Could you reproduce the lines below from the one with "sofa: (748, 365) -> (248, 294), width x1.36" through the one with "printer: (555, 672) -> (144, 162), moved"? Keep both ends and add nothing.

**EXERCISE MATERIAL:**

((

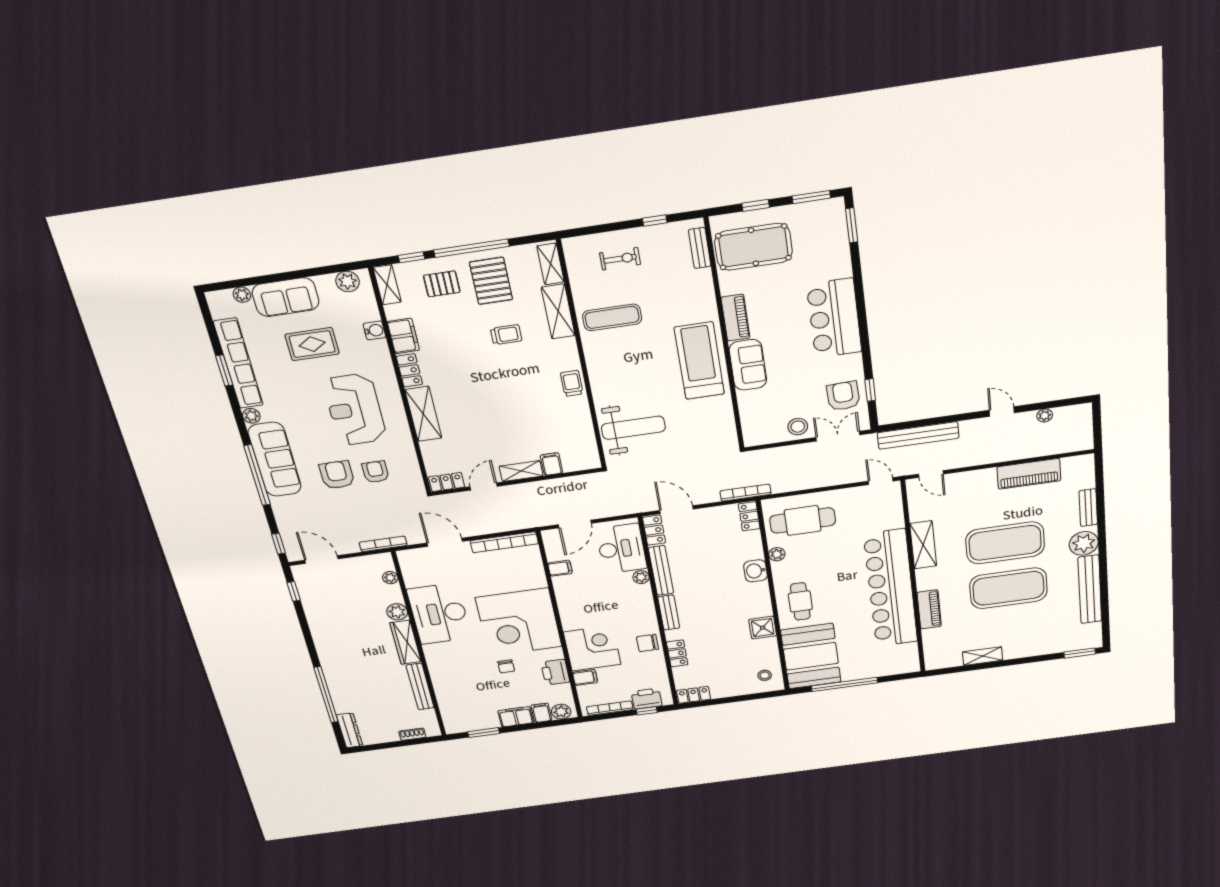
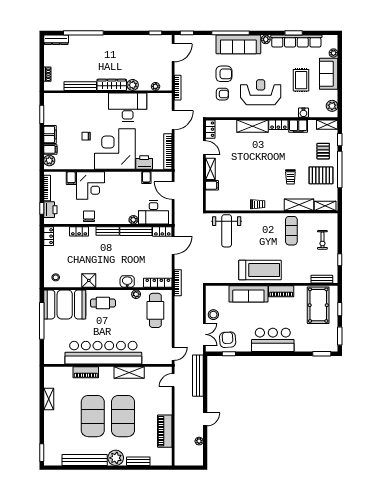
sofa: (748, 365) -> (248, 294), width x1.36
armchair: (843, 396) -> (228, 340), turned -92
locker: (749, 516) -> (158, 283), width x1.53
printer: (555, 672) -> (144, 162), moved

))
((

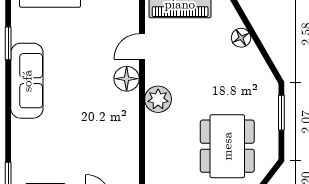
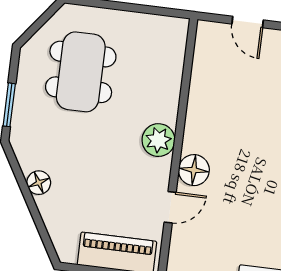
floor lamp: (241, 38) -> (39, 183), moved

))

**TASK RESULT:**
sofa: (748, 365) -> (248, 294), width x1.36
armchair: (843, 396) -> (228, 340), turned -92
locker: (749, 516) -> (158, 283), width x1.53
printer: (555, 672) -> (144, 162), moved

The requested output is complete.